### TASK REQUIREMENTS
Copy exactly, and only, the lines between the start of the entries below and the line containing "(306, 448) = (306, 379): red", both inclusive. Omit pictures.
--- RECORDS SUPPLIED Enclosed Below ---
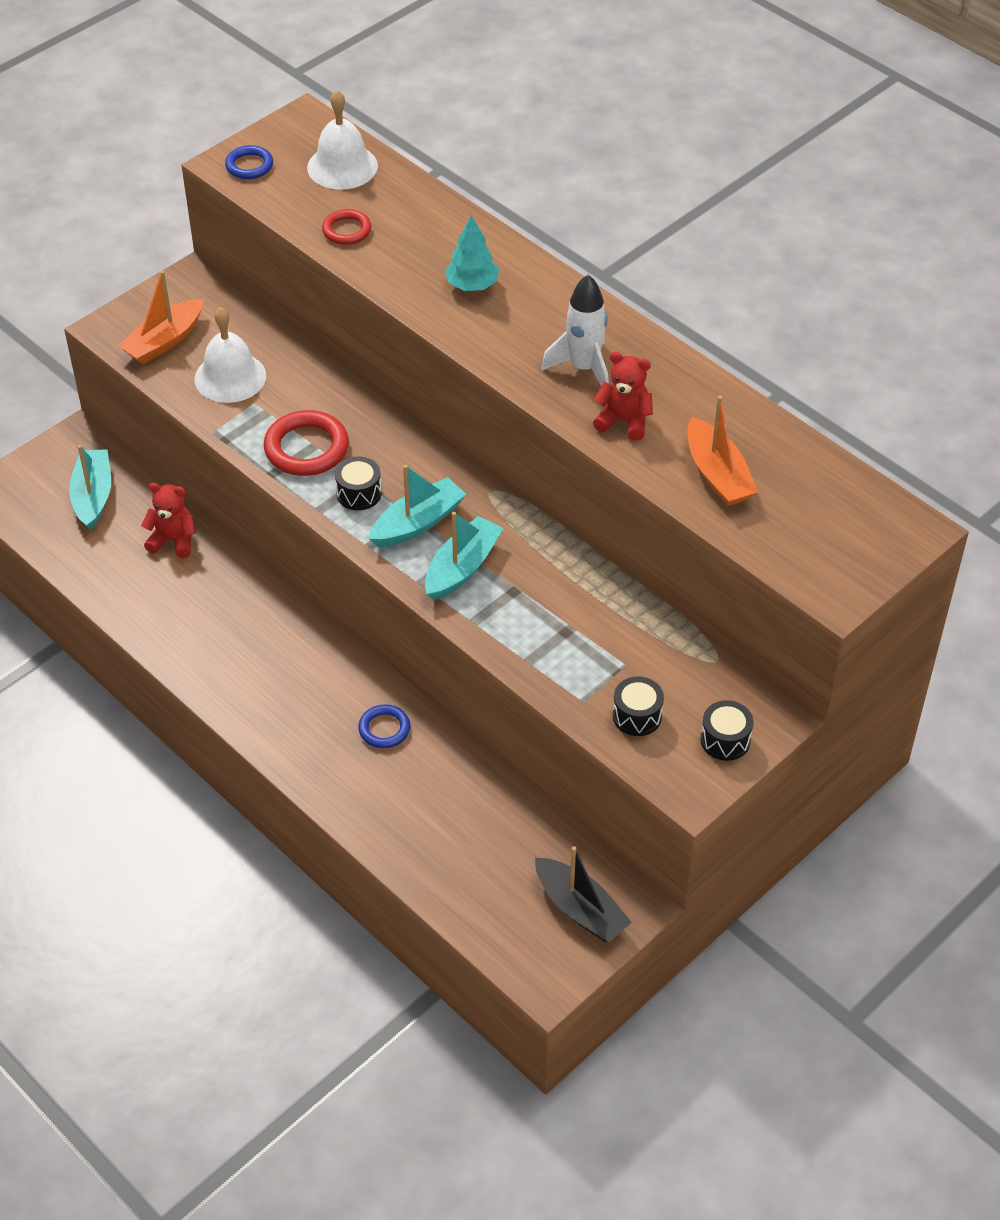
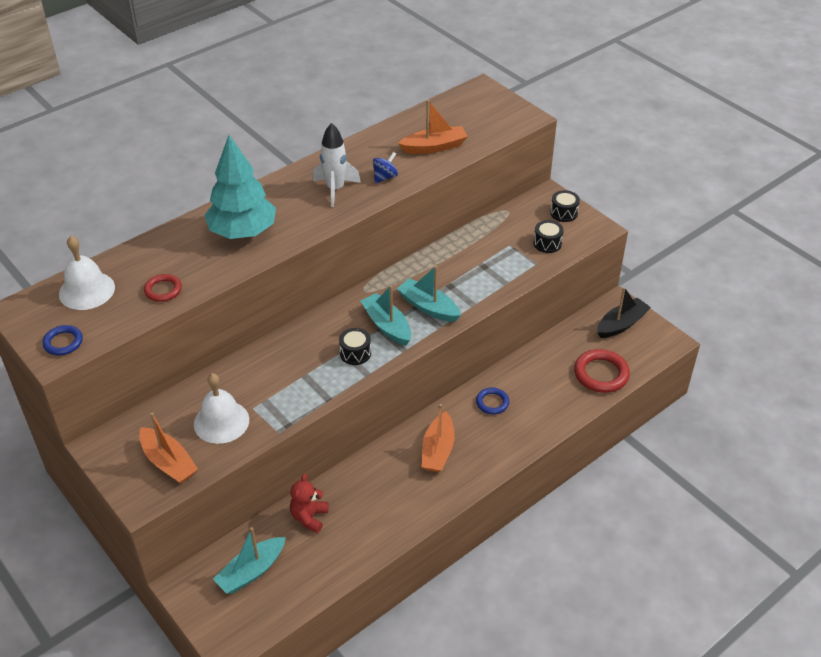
camera: 85 degrees left, 5 degrees down
(93, 496) = (251, 571): turquoise boat -> turquoise boat turned 45 degrees counterclockwise
(288, 667) = (438, 450): none -> orange boat
(306, 448) = (306, 379): red ring -> red ring (601, 374)
(472, 285) = (242, 232): turquoise tree -> turquoise tree, size x1.88
(624, 421) = (385, 177): red teddy bear -> blue spinning top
--- End of Enclosed RECORDS SUPPLIED ---
### EXERCISE RESPONSE
camera: 85 degrees left, 5 degrees down
(93, 496) = (251, 571): turquoise boat -> turquoise boat turned 45 degrees counterclockwise
(288, 667) = (438, 450): none -> orange boat
(306, 448) = (306, 379): red ring -> red ring (601, 374)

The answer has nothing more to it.